## START Given entries

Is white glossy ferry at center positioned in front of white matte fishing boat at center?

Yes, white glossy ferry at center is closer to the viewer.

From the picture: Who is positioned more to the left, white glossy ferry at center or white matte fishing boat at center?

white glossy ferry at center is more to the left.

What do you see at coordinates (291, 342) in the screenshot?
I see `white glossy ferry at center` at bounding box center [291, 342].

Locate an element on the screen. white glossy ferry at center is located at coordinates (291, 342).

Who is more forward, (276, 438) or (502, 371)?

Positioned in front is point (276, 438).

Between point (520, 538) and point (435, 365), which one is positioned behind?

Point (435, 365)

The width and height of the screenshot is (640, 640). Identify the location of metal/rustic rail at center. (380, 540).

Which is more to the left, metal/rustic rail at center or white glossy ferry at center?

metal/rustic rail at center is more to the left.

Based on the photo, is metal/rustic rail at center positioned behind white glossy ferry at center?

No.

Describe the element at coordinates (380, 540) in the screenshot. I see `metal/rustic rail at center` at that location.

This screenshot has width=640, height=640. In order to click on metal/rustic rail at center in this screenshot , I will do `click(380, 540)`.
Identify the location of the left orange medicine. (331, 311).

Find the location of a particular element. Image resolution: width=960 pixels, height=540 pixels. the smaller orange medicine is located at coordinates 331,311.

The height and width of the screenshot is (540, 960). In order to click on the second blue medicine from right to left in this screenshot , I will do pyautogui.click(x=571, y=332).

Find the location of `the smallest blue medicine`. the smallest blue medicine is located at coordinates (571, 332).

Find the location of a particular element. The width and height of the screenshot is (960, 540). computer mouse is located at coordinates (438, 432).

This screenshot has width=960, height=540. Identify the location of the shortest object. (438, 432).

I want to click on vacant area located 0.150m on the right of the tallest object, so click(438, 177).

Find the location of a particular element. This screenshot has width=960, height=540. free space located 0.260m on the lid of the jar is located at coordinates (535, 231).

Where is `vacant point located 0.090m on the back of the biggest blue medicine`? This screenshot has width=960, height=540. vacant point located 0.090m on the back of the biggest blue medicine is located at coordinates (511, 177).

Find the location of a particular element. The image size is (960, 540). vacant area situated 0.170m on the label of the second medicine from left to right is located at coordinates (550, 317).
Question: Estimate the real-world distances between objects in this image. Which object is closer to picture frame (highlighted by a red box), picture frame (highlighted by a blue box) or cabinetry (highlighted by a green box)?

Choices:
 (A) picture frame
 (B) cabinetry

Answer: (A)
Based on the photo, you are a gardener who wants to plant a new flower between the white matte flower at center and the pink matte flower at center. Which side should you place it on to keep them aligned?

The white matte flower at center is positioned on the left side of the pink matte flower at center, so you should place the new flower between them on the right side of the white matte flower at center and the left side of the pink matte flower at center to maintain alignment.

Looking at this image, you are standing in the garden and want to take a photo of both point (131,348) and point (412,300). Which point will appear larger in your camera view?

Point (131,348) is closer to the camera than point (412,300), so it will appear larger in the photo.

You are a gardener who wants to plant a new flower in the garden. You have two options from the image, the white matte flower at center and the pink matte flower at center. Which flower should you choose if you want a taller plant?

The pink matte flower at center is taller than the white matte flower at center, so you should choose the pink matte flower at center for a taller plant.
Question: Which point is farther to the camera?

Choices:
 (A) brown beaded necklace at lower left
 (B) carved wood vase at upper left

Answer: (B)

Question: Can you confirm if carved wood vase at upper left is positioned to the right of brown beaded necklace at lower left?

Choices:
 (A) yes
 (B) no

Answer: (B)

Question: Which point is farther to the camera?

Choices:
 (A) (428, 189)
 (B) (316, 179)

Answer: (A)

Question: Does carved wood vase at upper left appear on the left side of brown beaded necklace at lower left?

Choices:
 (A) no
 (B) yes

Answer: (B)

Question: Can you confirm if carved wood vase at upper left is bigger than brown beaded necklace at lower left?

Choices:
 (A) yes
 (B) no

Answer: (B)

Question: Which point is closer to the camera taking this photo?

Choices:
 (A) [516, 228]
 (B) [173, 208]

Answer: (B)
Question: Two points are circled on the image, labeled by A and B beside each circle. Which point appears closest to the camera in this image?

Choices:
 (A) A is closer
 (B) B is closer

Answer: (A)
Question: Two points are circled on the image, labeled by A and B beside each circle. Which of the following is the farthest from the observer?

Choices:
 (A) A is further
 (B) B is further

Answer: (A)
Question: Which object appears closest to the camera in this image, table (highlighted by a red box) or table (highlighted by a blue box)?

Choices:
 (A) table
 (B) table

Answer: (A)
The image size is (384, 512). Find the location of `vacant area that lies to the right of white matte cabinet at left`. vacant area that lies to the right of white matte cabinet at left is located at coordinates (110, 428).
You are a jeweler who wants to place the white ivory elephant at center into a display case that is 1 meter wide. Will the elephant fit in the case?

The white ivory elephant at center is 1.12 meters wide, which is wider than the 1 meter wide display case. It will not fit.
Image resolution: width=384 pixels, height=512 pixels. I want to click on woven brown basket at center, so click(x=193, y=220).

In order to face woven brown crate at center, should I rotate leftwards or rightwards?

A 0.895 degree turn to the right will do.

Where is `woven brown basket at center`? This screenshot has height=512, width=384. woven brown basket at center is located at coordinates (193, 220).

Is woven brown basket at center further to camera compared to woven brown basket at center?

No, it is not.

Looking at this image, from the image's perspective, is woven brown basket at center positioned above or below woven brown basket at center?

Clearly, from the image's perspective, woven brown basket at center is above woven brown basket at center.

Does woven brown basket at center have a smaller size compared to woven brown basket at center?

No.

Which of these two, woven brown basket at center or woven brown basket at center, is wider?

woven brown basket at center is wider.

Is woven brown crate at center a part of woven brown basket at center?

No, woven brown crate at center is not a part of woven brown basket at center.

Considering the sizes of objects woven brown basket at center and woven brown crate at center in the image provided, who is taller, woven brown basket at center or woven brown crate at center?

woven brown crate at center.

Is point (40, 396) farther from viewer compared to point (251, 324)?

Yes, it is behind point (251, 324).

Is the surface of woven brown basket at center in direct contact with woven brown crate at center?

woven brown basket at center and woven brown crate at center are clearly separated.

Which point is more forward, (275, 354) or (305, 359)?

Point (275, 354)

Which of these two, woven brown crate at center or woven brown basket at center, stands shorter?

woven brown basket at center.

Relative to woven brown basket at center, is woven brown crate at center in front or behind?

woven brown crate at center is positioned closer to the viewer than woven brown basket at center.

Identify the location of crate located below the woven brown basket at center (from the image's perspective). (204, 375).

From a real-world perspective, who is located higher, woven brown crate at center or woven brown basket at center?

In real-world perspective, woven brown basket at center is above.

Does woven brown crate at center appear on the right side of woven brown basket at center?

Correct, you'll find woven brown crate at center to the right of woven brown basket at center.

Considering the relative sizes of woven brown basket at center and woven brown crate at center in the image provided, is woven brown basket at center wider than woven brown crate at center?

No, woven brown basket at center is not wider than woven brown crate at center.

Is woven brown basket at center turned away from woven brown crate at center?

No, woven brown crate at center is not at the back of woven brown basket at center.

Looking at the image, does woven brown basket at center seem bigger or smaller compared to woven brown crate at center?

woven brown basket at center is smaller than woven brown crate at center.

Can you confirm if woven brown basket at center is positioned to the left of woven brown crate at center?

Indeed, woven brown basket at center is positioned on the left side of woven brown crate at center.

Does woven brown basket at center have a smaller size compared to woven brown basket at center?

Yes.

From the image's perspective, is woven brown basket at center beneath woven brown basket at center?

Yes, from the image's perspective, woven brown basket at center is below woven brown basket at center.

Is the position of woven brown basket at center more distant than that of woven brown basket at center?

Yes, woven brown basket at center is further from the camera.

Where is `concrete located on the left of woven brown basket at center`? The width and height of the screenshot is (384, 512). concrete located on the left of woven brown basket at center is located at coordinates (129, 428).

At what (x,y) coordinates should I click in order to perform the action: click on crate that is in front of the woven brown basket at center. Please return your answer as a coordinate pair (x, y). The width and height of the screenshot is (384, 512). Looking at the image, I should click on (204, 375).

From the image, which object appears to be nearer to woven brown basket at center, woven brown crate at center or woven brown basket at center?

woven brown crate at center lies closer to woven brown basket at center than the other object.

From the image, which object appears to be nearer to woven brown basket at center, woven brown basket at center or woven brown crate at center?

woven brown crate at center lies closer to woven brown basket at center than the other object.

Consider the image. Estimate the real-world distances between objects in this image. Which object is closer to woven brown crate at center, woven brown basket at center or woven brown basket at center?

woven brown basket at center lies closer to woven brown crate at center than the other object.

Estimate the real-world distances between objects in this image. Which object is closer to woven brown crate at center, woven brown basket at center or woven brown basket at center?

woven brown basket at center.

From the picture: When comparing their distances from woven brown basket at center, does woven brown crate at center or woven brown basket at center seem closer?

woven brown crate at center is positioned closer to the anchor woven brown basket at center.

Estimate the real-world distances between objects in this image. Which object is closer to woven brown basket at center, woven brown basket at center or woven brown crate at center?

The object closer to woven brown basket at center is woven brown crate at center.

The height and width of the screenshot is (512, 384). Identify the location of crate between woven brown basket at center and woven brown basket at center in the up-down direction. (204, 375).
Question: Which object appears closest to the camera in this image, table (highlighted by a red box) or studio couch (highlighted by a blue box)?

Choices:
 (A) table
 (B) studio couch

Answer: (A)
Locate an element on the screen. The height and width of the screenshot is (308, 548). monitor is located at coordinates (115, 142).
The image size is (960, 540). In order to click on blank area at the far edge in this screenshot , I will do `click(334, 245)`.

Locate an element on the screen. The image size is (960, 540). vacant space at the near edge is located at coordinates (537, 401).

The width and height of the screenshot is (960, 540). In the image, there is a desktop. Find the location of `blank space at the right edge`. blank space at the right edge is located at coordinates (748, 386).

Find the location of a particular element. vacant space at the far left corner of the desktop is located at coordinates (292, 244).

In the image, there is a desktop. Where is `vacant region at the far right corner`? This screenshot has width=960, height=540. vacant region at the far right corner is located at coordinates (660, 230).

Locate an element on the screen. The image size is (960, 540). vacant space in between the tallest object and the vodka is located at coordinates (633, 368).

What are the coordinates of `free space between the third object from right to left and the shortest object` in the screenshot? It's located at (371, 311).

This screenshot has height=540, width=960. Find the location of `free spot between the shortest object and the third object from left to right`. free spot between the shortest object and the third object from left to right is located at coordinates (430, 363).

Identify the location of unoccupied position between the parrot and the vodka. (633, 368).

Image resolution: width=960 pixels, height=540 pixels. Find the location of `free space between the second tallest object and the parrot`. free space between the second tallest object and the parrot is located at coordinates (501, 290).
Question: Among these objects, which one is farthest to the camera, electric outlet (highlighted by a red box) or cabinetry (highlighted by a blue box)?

## END Given entries

What the exercise asks
Rename "woven brown basket at center" to "wicker basket at center" in the lines between the one holding "Considering the sizes" and the one holding "woven brown crate at center is positioned closer to the viewer", inclusive, and give back only those lines, otherwise unchanged.

Answer in full
Considering the sizes of objects wicker basket at center and woven brown crate at center in the image provided, who is taller, wicker basket at center or woven brown crate at center?

woven brown crate at center.

Is point (40, 396) farther from viewer compared to point (251, 324)?

Yes, it is behind point (251, 324).

Is the surface of wicker basket at center in direct contact with woven brown crate at center?

wicker basket at center and woven brown crate at center are clearly separated.

Which point is more forward, (275, 354) or (305, 359)?

Point (275, 354)

Which of these two, woven brown crate at center or wicker basket at center, stands shorter?

wicker basket at center.

Relative to wicker basket at center, is woven brown crate at center in front or behind?

woven brown crate at center is positioned closer to the viewer than wicker basket at center.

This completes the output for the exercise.